=== EXTRACTED MATERIAL ===
• • • • •

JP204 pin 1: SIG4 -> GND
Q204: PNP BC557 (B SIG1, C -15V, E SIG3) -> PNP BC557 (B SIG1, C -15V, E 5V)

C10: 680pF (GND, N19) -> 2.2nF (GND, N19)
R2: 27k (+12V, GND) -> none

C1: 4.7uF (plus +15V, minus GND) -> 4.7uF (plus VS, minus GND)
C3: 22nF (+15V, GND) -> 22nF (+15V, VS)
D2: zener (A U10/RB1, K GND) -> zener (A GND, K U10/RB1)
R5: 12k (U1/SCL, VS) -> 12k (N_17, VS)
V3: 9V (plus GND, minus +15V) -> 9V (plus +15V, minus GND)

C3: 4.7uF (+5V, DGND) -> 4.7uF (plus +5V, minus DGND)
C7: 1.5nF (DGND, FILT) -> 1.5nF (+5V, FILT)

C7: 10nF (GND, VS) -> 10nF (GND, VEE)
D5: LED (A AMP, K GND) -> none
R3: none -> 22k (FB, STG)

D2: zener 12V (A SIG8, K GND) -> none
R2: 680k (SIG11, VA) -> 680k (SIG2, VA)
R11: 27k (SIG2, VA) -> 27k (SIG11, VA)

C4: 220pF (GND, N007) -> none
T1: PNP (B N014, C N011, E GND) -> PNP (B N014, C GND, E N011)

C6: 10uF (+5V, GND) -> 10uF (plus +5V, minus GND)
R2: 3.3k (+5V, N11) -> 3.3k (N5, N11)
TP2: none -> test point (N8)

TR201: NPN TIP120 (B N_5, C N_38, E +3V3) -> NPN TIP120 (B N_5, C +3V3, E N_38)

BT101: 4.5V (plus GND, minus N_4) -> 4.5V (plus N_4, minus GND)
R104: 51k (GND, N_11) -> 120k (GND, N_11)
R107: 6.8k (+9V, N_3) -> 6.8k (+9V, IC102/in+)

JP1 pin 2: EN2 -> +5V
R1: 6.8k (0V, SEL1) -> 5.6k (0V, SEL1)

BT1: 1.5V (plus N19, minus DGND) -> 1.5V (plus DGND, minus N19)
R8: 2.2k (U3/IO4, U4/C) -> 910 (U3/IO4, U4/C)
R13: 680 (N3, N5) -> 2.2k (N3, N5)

• • • • •

=== PROBLEM ===
Without any alteration, repeat each entry shown above.

=== OUTPUT FOR THIS EXERCISE ===
JP204 pin 1: SIG4 -> GND
Q204: PNP BC557 (B SIG1, C -15V, E SIG3) -> PNP BC557 (B SIG1, C -15V, E 5V)

C10: 680pF (GND, N19) -> 2.2nF (GND, N19)
R2: 27k (+12V, GND) -> none

C1: 4.7uF (plus +15V, minus GND) -> 4.7uF (plus VS, minus GND)
C3: 22nF (+15V, GND) -> 22nF (+15V, VS)
D2: zener (A U10/RB1, K GND) -> zener (A GND, K U10/RB1)
R5: 12k (U1/SCL, VS) -> 12k (N_17, VS)
V3: 9V (plus GND, minus +15V) -> 9V (plus +15V, minus GND)

C3: 4.7uF (+5V, DGND) -> 4.7uF (plus +5V, minus DGND)
C7: 1.5nF (DGND, FILT) -> 1.5nF (+5V, FILT)

C7: 10nF (GND, VS) -> 10nF (GND, VEE)
D5: LED (A AMP, K GND) -> none
R3: none -> 22k (FB, STG)

D2: zener 12V (A SIG8, K GND) -> none
R2: 680k (SIG11, VA) -> 680k (SIG2, VA)
R11: 27k (SIG2, VA) -> 27k (SIG11, VA)

C4: 220pF (GND, N007) -> none
T1: PNP (B N014, C N011, E GND) -> PNP (B N014, C GND, E N011)

C6: 10uF (+5V, GND) -> 10uF (plus +5V, minus GND)
R2: 3.3k (+5V, N11) -> 3.3k (N5, N11)
TP2: none -> test point (N8)

TR201: NPN TIP120 (B N_5, C N_38, E +3V3) -> NPN TIP120 (B N_5, C +3V3, E N_38)

BT101: 4.5V (plus GND, minus N_4) -> 4.5V (plus N_4, minus GND)
R104: 51k (GND, N_11) -> 120k (GND, N_11)
R107: 6.8k (+9V, N_3) -> 6.8k (+9V, IC102/in+)

JP1 pin 2: EN2 -> +5V
R1: 6.8k (0V, SEL1) -> 5.6k (0V, SEL1)

BT1: 1.5V (plus N19, minus DGND) -> 1.5V (plus DGND, minus N19)
R8: 2.2k (U3/IO4, U4/C) -> 910 (U3/IO4, U4/C)
R13: 680 (N3, N5) -> 2.2k (N3, N5)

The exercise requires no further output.